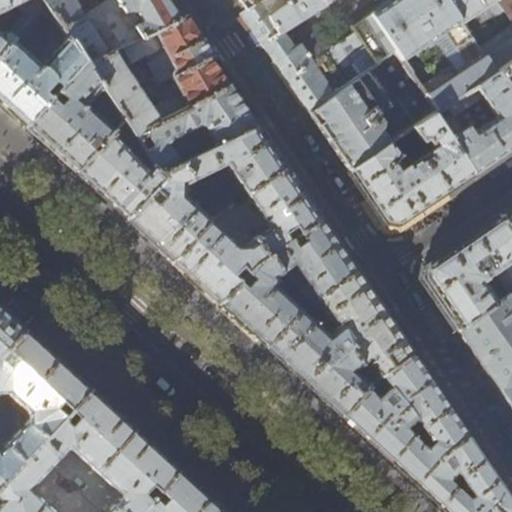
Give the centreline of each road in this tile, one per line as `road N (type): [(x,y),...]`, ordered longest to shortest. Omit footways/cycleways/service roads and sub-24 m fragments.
road 1 (secondary): [(331,511),(0,207)]
road 2 (residential): [(200,0),(378,262)]
road 3 (residential): [(378,262),(511,459)]
road 4 (residential): [(378,262),(511,173)]
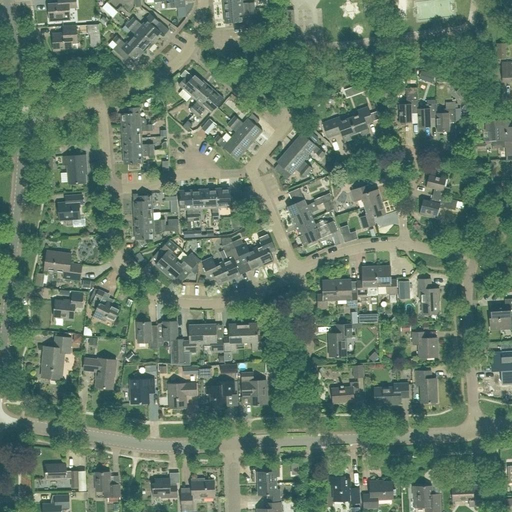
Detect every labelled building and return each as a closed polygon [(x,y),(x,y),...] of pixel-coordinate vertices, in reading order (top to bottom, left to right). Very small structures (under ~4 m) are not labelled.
[(69,8),(77,7),(79,7),(79,2),(76,2),(76,0),(58,0),(59,4),(48,4),(50,21),(70,19),(69,8)] [(242,0),(222,0),(224,11),(254,8),(254,2),(242,3),(242,0)] [(105,15),(109,11),(102,5),(98,9),(105,15)] [(254,8),(224,11),(225,24),(244,22),(243,15),(254,14),(254,8)] [(296,12),(286,12),(287,24),(297,23),(296,12)] [(159,21),(159,22),(150,14),(145,19),(145,20),(142,24),(134,17),(129,22),(152,42),(161,32),(160,31),(161,31),(165,35),(169,30),(159,21)] [(129,38),(144,51),(152,42),(129,22),(126,26),(134,33),(129,38)] [(87,32),(99,30),(99,24),(87,25),(87,32)] [(76,26),(73,26),(63,27),(64,33),(53,34),(54,51),(73,50),(72,43),(77,42),(76,26)] [(129,56),(135,61),(144,51),(129,38),(125,43),(117,36),(112,41),(117,45),(113,49),(125,60),(129,56)] [(497,59),(506,59),(505,43),(496,44),(497,59)] [(511,63),(502,63),(503,82),(511,81),(511,63)] [(421,70),(418,79),(427,82),(429,73),(421,70)] [(192,97),(205,82),(195,74),(189,81),(185,78),(179,85),(192,97)] [(205,82),(192,97),(197,101),(190,110),(194,113),(214,90),(205,82)] [(416,88),(411,88),(406,88),(406,97),(406,105),(402,105),(399,105),(399,114),(399,123),(400,122),(400,124),(401,125),(403,125),(406,125),(406,123),(407,122),(409,122),(412,122),(412,118),(412,113),(415,113),(418,113),(418,110),(419,110),(418,105),(418,100),(418,97),(418,95),(417,95),(417,92),(416,88)] [(194,121),(198,117),(206,109),(211,113),(224,99),(214,90),(194,113),(190,118),(194,121)] [(152,104),(158,101),(155,94),(148,97),(152,104)] [(426,100),(426,105),(425,105),(425,110),(419,110),(418,110),(418,113),(418,127),(431,127),(430,118),(437,117),(436,114),(437,114),(437,104),(436,104),(435,100),(426,100)] [(445,102),(445,109),(444,109),(444,113),(437,114),(436,114),(437,117),(437,132),(450,131),(449,121),(456,121),(455,109),(455,102),(445,102)] [(231,109),(238,112),(241,107),(234,103),(231,109)] [(25,116),(33,116),(33,105),(25,105),(25,116)] [(244,115),(249,109),(245,106),(240,112),(244,115)] [(121,127),(141,125),(139,107),(130,108),(130,114),(120,114),(121,127)] [(350,118),(356,133),(361,131),(362,135),(369,133),(366,124),(373,121),(368,107),(358,111),(359,115),(350,118)] [(252,114),(248,118),(256,125),(260,120),(252,114)] [(231,120),(254,140),(263,131),(256,125),(248,118),(244,123),(235,116),(231,120)] [(356,133),(350,118),(341,122),(339,117),(329,121),(322,123),(327,138),(334,135),(341,133),(344,142),(351,139),(350,135),(356,133)] [(201,129),(207,135),(215,126),(209,120),(201,129)] [(254,140),(231,120),(227,125),(236,132),(232,137),(246,150),(254,140)] [(497,141),(503,141),(511,140),(511,127),(509,127),(509,120),(493,121),(493,129),(496,128),(497,141)] [(152,125),(141,125),(121,127),(122,140),(142,138),(141,131),(153,130),(152,125)] [(310,131),(305,135),(314,143),(318,138),(310,131)] [(293,143),(308,156),(312,150),(321,158),(325,153),(302,133),(293,143)] [(246,150),(232,137),(227,143),(218,135),(215,140),(237,160),(246,150)] [(142,138),(122,140),(123,152),(154,150),(153,144),(142,145),(142,138)] [(511,160),(511,140),(503,141),(503,148),(506,148),(507,161),(511,160)] [(285,153),(308,172),(312,168),(304,160),(308,156),(293,143),(285,153)] [(140,170),(140,164),(143,164),(143,157),(154,156),(166,155),(166,149),(162,149),(154,150),(123,152),(124,165),(128,165),(129,171),(140,170)] [(308,172),(285,153),(277,163),(291,175),(296,169),(305,177),(308,172)] [(87,170),(86,156),(63,157),(63,166),(67,165),(69,184),(86,183),(85,170),(87,170)] [(331,174),(334,169),(329,165),(325,169),(331,174)] [(336,181),(338,176),(333,173),(330,179),(336,181)] [(447,198),(449,188),(444,187),(446,179),(430,175),(427,187),(434,189),(433,195),(447,198)] [(364,207),(381,202),(377,189),(365,193),(363,187),(351,190),(354,202),(361,199),(364,207)] [(218,208),(219,208),(236,207),(236,198),(231,198),(230,188),(217,189),(218,208)] [(292,200),(291,202),(292,205),(287,207),(291,217),(316,206),(324,203),(322,199),(307,206),(299,188),(290,192),(293,200),(292,200)] [(206,209),(205,189),(192,190),(194,221),(200,220),(199,209),(206,209)] [(218,208),(217,189),(205,189),(206,209),(213,208),(213,220),(220,219),(219,208),(218,208)] [(194,221),(192,190),(179,191),(180,210),(187,209),(188,221),(194,221)] [(165,192),(166,201),(176,200),(176,191),(165,192)] [(322,199),(324,203),(330,200),(328,194),(321,197),(322,199)] [(73,225),(72,219),(80,219),(79,205),(83,205),(82,195),(66,196),(66,203),(58,204),(59,221),(65,220),(66,226),(73,225)] [(447,198),(433,195),(431,201),(424,199),(420,212),(437,216),(439,208),(444,210),(444,207),(455,210),(456,207),(457,201),(447,198)] [(137,197),(138,202),(133,202),(134,215),(153,214),(152,196),(137,197)] [(324,203),(323,203),(327,212),(333,210),(330,200),(324,203)] [(381,202),(364,207),(367,215),(359,218),(363,229),(374,225),(372,218),(385,214),(381,202)] [(295,227),(312,219),(310,214),(318,210),(316,206),(291,217),(295,227)] [(153,214),(134,215),(134,227),(165,226),(165,225),(164,219),(153,220),(153,214)] [(243,215),(231,216),(232,228),(244,227),(243,215)] [(299,236),(324,225),(323,221),(314,224),(312,219),(295,227),(299,236)] [(320,237),(329,231),(330,234),(337,231),(332,221),(329,223),(325,225),(324,225),(299,236),(303,245),(321,238),(320,237)] [(160,231),(165,231),(174,231),(176,235),(179,235),(178,225),(165,225),(165,226),(134,227),(135,240),(154,238),(154,234),(160,234),(160,231)] [(261,246),(255,248),(263,265),(274,260),(271,253),(276,251),(268,233),(258,238),(261,246)] [(241,238),(232,242),(242,264),(248,262),(252,270),(263,265),(255,248),(249,251),(245,243),(243,244),(241,238)] [(335,246),(341,244),(339,238),(333,240),(335,246)] [(164,273),(177,258),(172,253),(177,247),(169,240),(161,248),(166,253),(155,265),(164,273)] [(228,260),(222,263),(230,280),(241,275),(237,267),(242,264),(232,242),(222,247),(225,252),(228,260)] [(63,278),(80,281),(82,266),(70,264),(72,254),(48,251),(45,270),(64,273),(63,278)] [(191,252),(188,256),(182,263),(177,258),(164,273),(174,281),(184,269),(188,273),(200,260),(191,252)] [(212,258),(202,262),(210,281),(215,278),(218,285),(230,280),(222,263),(216,266),(212,258)] [(390,266),(376,267),(377,294),(397,294),(397,280),(390,280),(390,266)] [(363,281),(357,281),(357,293),(357,295),(377,294),(376,267),(362,267),(363,281)] [(431,289),(430,279),(418,280),(419,299),(421,299),(422,315),(438,314),(438,295),(439,295),(439,289),(431,289)] [(83,280),(82,287),(90,288),(91,281),(83,280)] [(337,300),(337,280),(323,281),(323,294),(317,295),(318,308),(328,308),(327,301),(337,300)] [(337,280),(337,300),(347,300),(347,307),(358,307),(357,295),(357,293),(351,294),(351,280),(337,280)] [(89,297),(95,299),(91,308),(96,310),(95,314),(101,317),(99,319),(106,322),(107,320),(114,323),(122,307),(108,301),(106,306),(101,303),(106,292),(100,290),(99,290),(94,288),(89,297)] [(82,308),(84,294),(72,293),(71,302),(55,300),(53,317),(65,318),(65,320),(74,321),(75,308),(82,308)] [(511,315),(511,298),(505,299),(505,307),(491,308),(491,319),(489,319),(490,329),(511,328),(511,316),(511,315)] [(185,353),(184,341),(184,339),(178,339),(177,321),(163,322),(164,340),(173,340),(174,364),(185,364),(185,353)] [(138,343),(149,342),(149,349),(157,348),(157,331),(152,331),(151,322),(137,323),(138,343)] [(224,337),(224,339),(224,351),(236,351),(236,342),(244,342),(243,324),(229,325),(230,337),(224,337)] [(243,324),(244,342),(252,342),(253,350),(264,350),(263,336),(258,336),(258,324),(243,324)] [(329,356),(346,356),(345,336),(351,336),(351,324),(336,325),(336,333),(328,334),(329,356)] [(184,341),(185,353),(196,353),(196,344),(204,344),(203,325),(189,326),(190,341),(184,341)] [(203,325),(204,344),(211,344),(212,352),(224,352),(224,351),(224,339),(217,339),(216,325),(203,325)] [(437,357),(437,338),(425,338),(424,332),(412,332),(413,345),(418,345),(419,358),(437,357)] [(65,353),(70,354),(72,338),(56,337),(55,348),(44,347),(43,363),(44,363),(42,378),(62,380),(65,353)] [(511,351),(501,352),(501,351),(491,352),(492,370),(501,370),(502,383),(511,382),(511,351)] [(114,377),(115,377),(117,361),(99,359),(98,360),(85,359),(84,370),(97,372),(96,379),(97,379),(96,387),(113,389),(114,377)] [(220,365),(220,374),(237,373),(236,364),(220,365)] [(353,366),(353,368),(353,378),(364,377),(363,365),(353,366)] [(391,372),(397,375),(400,368),(394,365),(391,372)] [(437,402),(436,379),(431,379),(431,370),(416,371),(416,386),(421,386),(421,403),(437,402)] [(259,407),(260,405),(267,404),(267,380),(253,381),(253,372),(242,372),(242,382),(243,397),(251,397),(251,405),(253,405),(254,407),(259,407)] [(155,393),(154,379),(131,380),(132,404),(150,403),(149,394),(155,393)] [(210,393),(211,407),(215,407),(215,409),(222,409),(222,406),(227,406),(227,393),(235,392),(234,382),(216,382),(216,386),(206,387),(207,393),(210,393)] [(333,404),(353,402),(353,395),(359,394),(358,382),(350,382),(350,387),(332,388),(333,404)] [(196,395),(196,383),(168,384),(169,393),(170,393),(170,408),(186,408),(186,394),(189,394),(189,396),(196,395)] [(394,384),(394,387),(374,388),(375,405),(400,404),(400,398),(408,397),(408,383),(394,384)] [(78,487),(78,471),(66,471),(66,464),(46,465),(46,480),(66,479),(71,478),(71,487),(78,487)] [(258,484),(276,483),(276,477),(279,477),(279,465),(267,465),(267,472),(257,472),(258,484)] [(120,502),(120,497),(120,485),(110,485),(110,472),(95,472),(95,491),(103,491),(103,498),(108,498),(108,502),(120,502)] [(359,503),(359,488),(350,489),(350,479),(340,479),(340,477),(329,477),(329,484),(333,484),(334,501),(348,500),(348,503),(359,503)] [(177,497),(177,485),(170,486),(170,478),(155,479),(155,483),(153,483),(153,496),(162,496),(162,498),(177,497)] [(193,510),(193,504),(192,498),(214,497),(214,480),(201,481),(201,479),(192,480),(192,491),(181,492),(182,510),(193,510)] [(393,499),(392,482),(379,482),(379,481),(370,482),(370,495),(363,495),(364,508),(378,507),(378,499),(393,499)] [(276,483),(258,484),(258,495),(268,495),(268,501),(280,501),(279,489),(276,489),(276,483)] [(482,506),(481,493),(473,494),(473,484),(464,484),(464,486),(452,487),(453,501),(469,500),(470,506),(482,506)] [(414,496),(415,508),(426,507),(426,511),(440,511),(440,500),(432,500),(432,486),(413,487),(413,496),(414,496)] [(69,507),(69,495),(55,495),(55,503),(43,504),(43,511),(61,511),(61,507),(69,507)] [(256,511),(277,511),(278,511),(282,511),(281,502),(267,502),(267,508),(257,509),(256,511)]
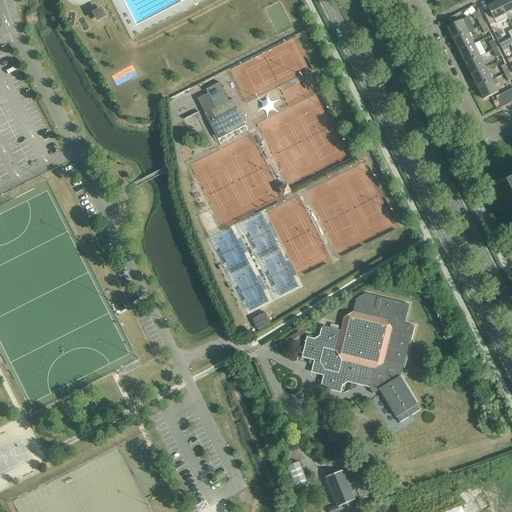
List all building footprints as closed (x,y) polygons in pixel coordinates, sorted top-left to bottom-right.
[(511,0),(502,0),(499,2),(506,15),(511,11),(511,0)] [(490,11),(484,14),(490,26),(496,23),(497,25),(508,19),(506,15),(499,2),(488,7),(490,11)] [(92,10),(99,21),(108,15),(102,4),(92,10)] [(448,27),(454,40),(468,33),(468,32),(474,30),(468,17),(448,27)] [(481,26),(485,24),(481,17),(477,19),(480,26),(481,26)] [(485,24),(481,26),(484,34),(489,32),(485,24)] [(454,40),(460,52),(474,45),(468,33),(454,40)] [(511,37),(511,38),(499,43),(502,49),(511,43),(511,37)] [(489,42),(493,50),(497,48),(493,40),(489,42)] [(460,52),(466,64),(480,57),(474,45),(460,52)] [(466,64),(472,76),(486,68),(480,57),(466,64)] [(501,66),(505,74),(509,72),(505,64),(501,66)] [(472,76),(478,88),(492,80),(486,68),(472,76)] [(492,80),(478,88),(484,100),(498,92),(495,85),(499,84),(496,78),(492,80)] [(208,93),(197,98),(204,113),(216,137),(245,123),(233,100),(229,101),(220,83),(206,90),(208,93)] [(506,92),(501,94),(507,105),(511,103),(506,92)] [(507,105),(501,94),(496,97),(501,108),(507,105)] [(286,181),(288,108),(287,108),(260,120),(286,181)] [(197,112),(187,116),(194,133),(204,128),(197,112)] [(286,195),(293,191),(287,182),(281,187),(286,195)] [(217,255),(210,258),(215,273),(222,271),(217,255)] [(261,278),(251,282),(253,286),(243,290),(251,309),(271,301),(261,278)] [(228,282),(221,286),(229,300),(235,296),(228,282)] [(315,339),(307,337),(302,358),(316,361),(315,365),(320,373),(324,374),(321,388),(341,393),(343,386),(348,383),(368,387),(372,394),(380,390),(400,423),(421,410),(401,377),(403,368),(405,368),(415,326),(403,323),(397,315),(400,302),(365,294),(357,299),(353,313),(345,318),(342,331),(323,326),(322,329),(322,328),(320,336),(315,339)] [(255,317),(259,326),(272,319),(268,311),(255,317)] [(296,486),(308,485),(304,462),(293,463),(296,486)] [(339,507),(355,500),(347,479),(343,471),(326,478),(338,506),(329,510),(329,511),(335,511),(340,510),(339,507)]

····················

**TASK INSTRUCTIONS**
Copy the data from its beginning through the line containing "road 4 (residential): [(378,262),(511,173)]", inclusive, swapping "Omit" for "Exclude" and leaving everything else unchanged. Leave out the pictures.

**WORKED ANSWER**
Give the centreline of each road in this tile, one per line as `road N (type): [(x,y),...]`, ordered longest to shortest. Exclude footways/cycleways/service roads and sub-24 m fragments.
road 1 (secondary): [(331,511),(0,207)]
road 2 (residential): [(200,0),(378,262)]
road 3 (residential): [(378,262),(511,459)]
road 4 (residential): [(378,262),(511,173)]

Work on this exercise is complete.